*WORK TO BE COMPLETED*. Exclude images, then output the remaining data verbatim.

*MATERIALS PROVIDED*.
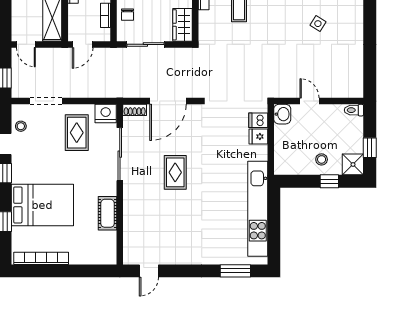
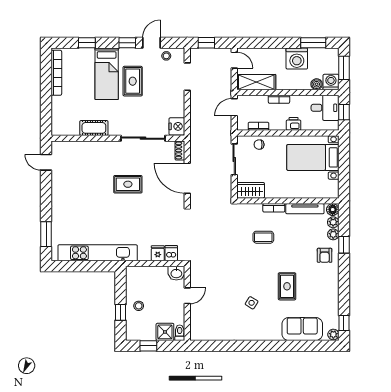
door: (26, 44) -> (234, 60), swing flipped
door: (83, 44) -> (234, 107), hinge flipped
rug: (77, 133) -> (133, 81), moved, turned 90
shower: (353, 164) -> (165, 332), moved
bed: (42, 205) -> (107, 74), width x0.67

*RESULT FOR THIS TASK*.
door: (26, 44) -> (234, 60), swing flipped
door: (83, 44) -> (234, 107), hinge flipped
rug: (77, 133) -> (133, 81), moved, turned 90
shower: (353, 164) -> (165, 332), moved
bed: (42, 205) -> (107, 74), width x0.67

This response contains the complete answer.